**TASK BRIEF:**
Search the data for the string "turkusowy" and copy each line where it turns up.

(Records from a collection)
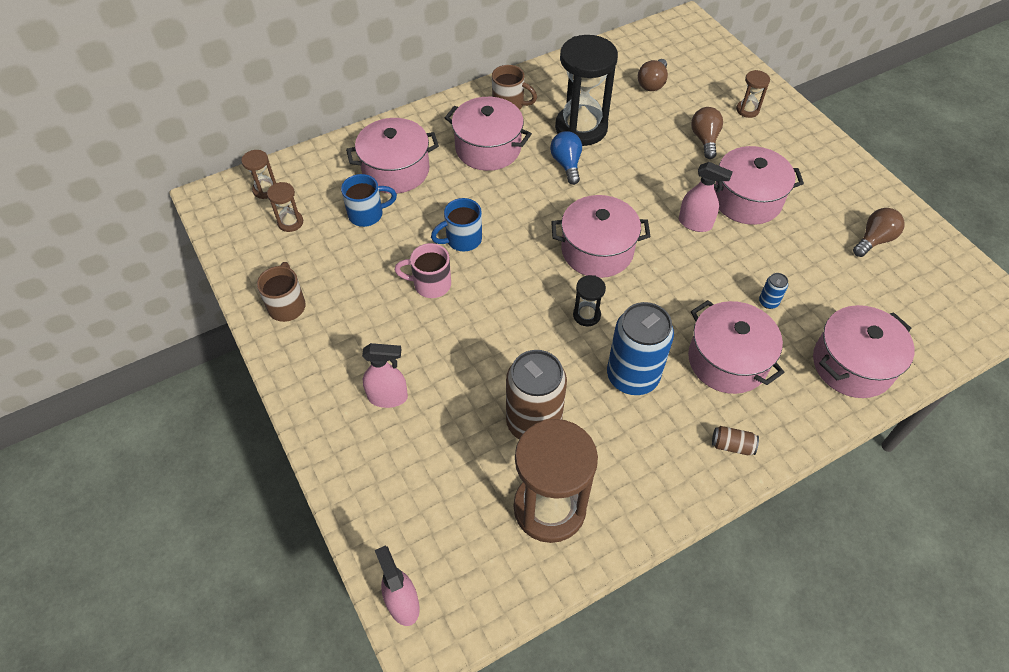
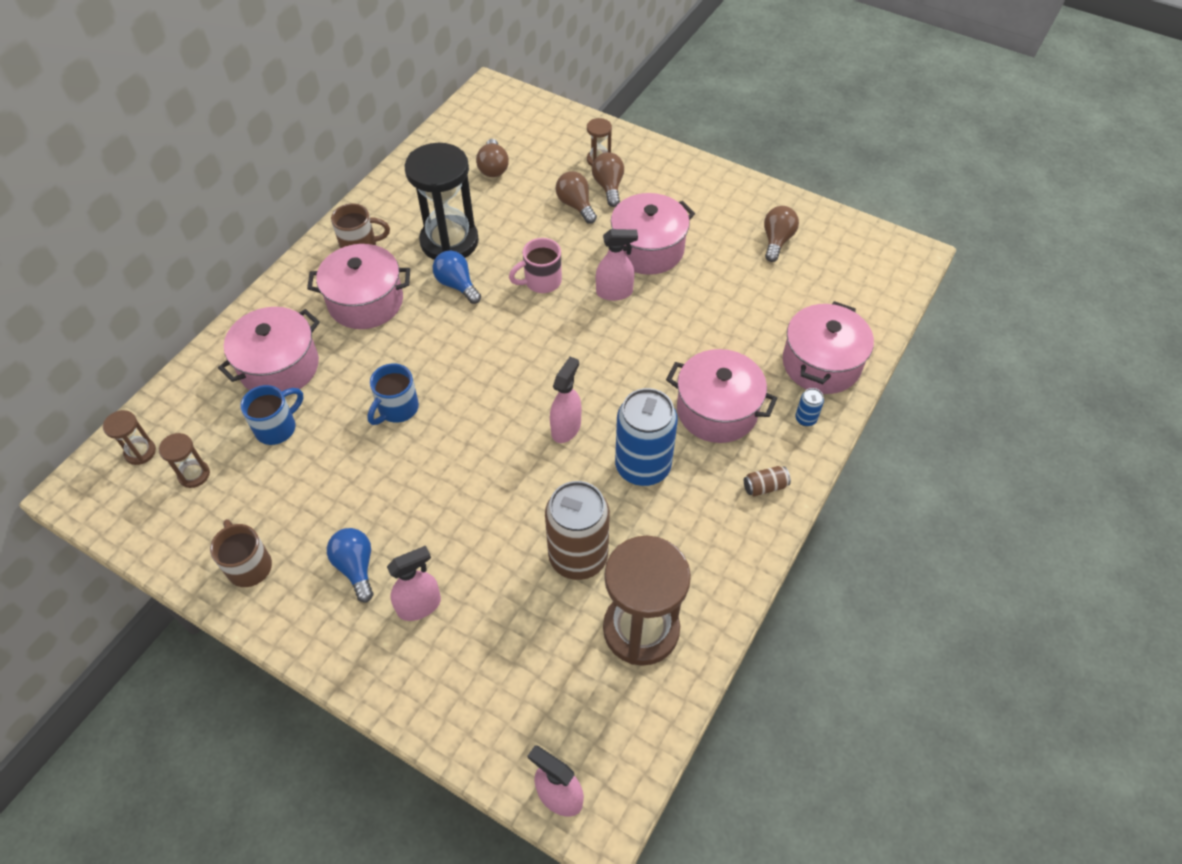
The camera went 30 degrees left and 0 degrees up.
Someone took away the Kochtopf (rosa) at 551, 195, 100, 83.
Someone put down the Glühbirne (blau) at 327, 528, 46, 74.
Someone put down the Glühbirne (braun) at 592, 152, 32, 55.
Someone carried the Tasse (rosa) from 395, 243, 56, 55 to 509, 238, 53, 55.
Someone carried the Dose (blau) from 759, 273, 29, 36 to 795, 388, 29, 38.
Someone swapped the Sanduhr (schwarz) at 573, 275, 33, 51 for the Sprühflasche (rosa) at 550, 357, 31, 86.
---
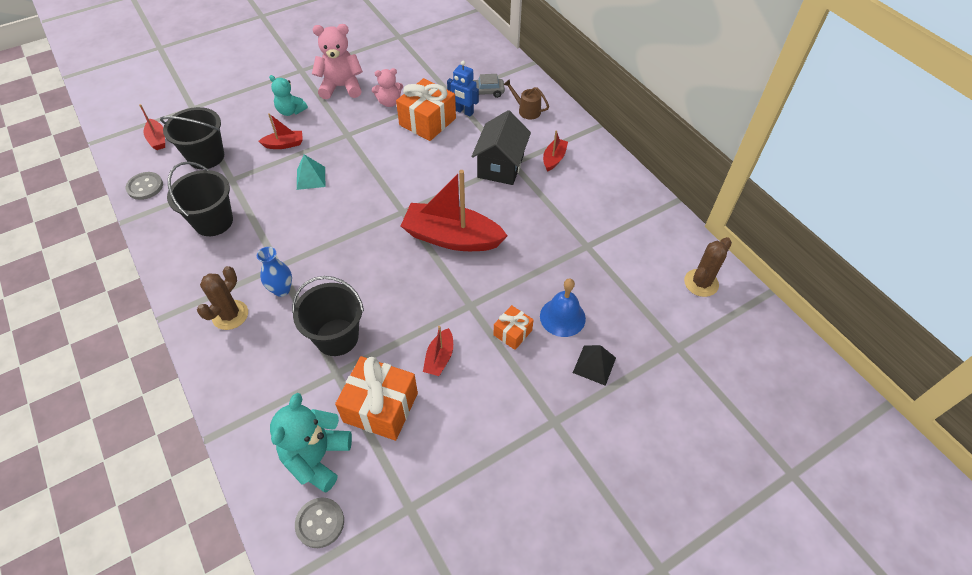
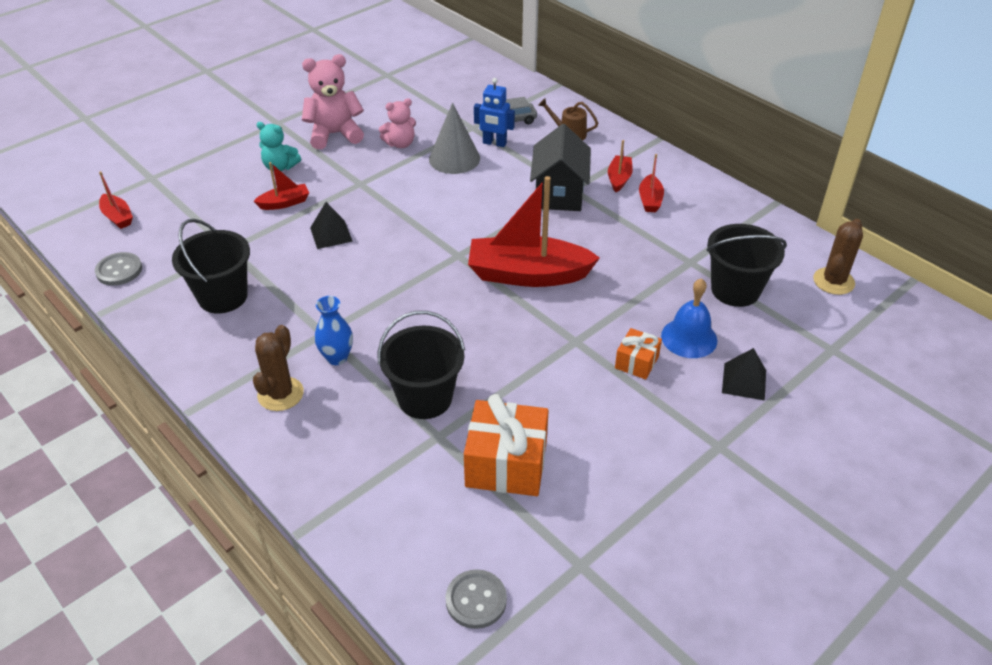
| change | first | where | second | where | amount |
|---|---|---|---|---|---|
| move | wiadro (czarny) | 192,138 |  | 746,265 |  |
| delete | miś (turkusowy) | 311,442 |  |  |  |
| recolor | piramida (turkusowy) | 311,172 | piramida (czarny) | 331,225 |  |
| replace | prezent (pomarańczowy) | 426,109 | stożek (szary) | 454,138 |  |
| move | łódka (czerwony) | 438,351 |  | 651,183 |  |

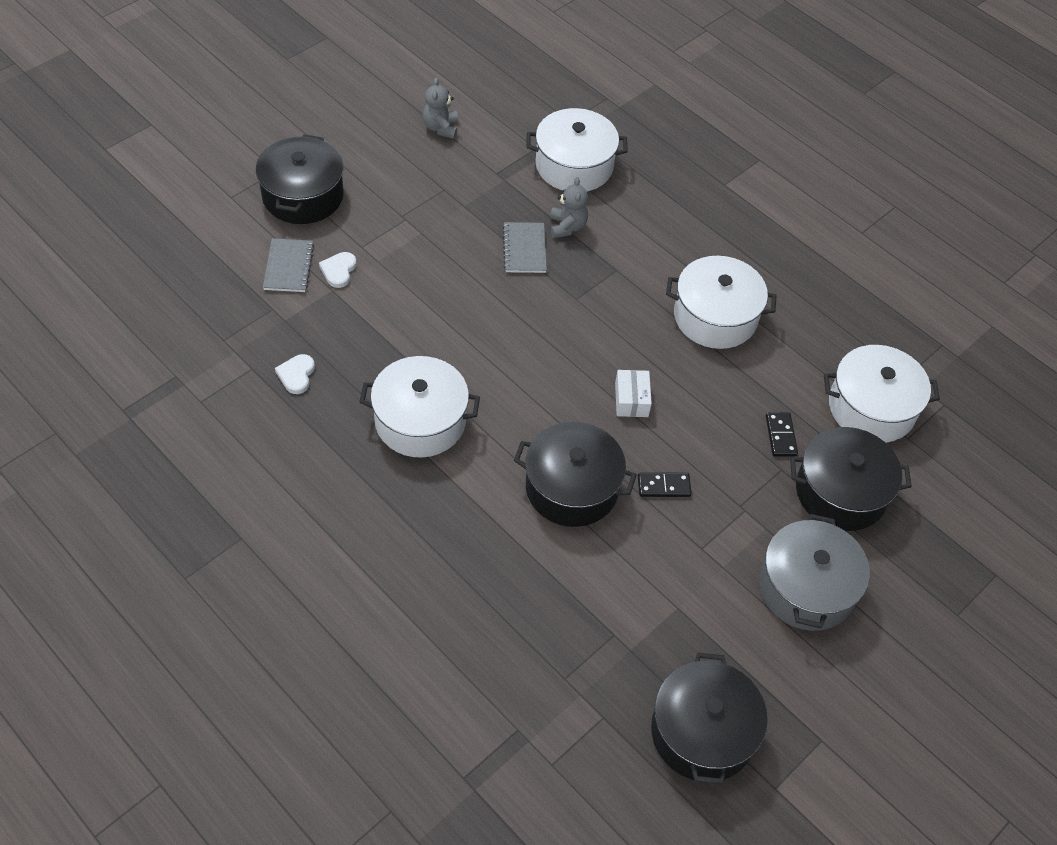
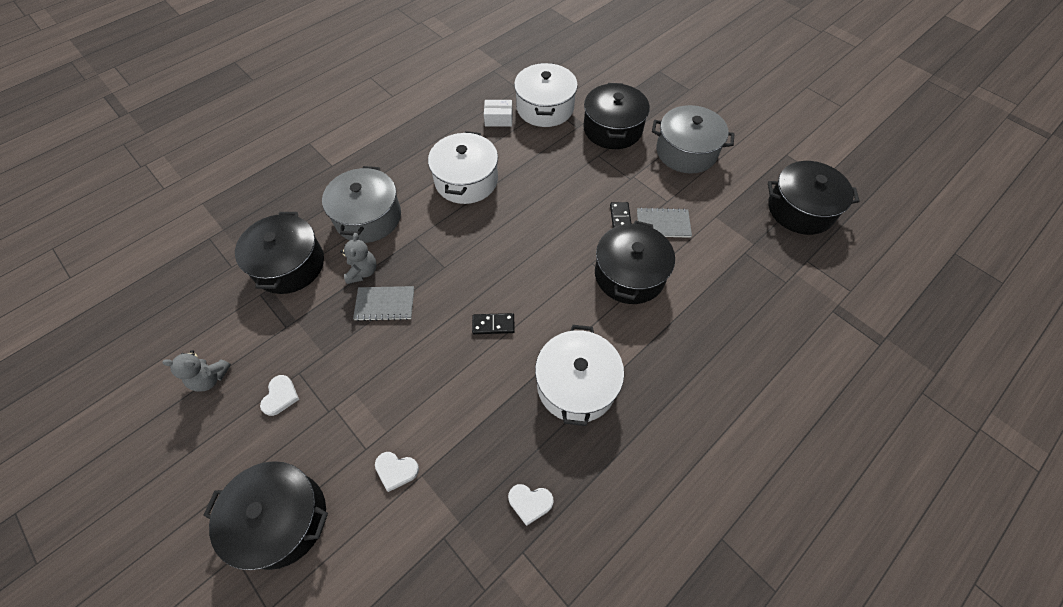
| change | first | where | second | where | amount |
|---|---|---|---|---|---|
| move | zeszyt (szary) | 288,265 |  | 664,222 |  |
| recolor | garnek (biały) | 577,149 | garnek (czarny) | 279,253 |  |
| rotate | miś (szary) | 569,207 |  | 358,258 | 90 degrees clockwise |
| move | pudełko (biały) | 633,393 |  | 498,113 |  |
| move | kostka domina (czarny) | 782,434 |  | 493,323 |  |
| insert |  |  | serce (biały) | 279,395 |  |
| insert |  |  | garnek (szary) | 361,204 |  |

**RESULT OF THE EXERCISE:**
| delete | miś (turkusowy) | 311,442 |  |  |  |
| recolor | piramida (turkusowy) | 311,172 | piramida (czarny) | 331,225 |  |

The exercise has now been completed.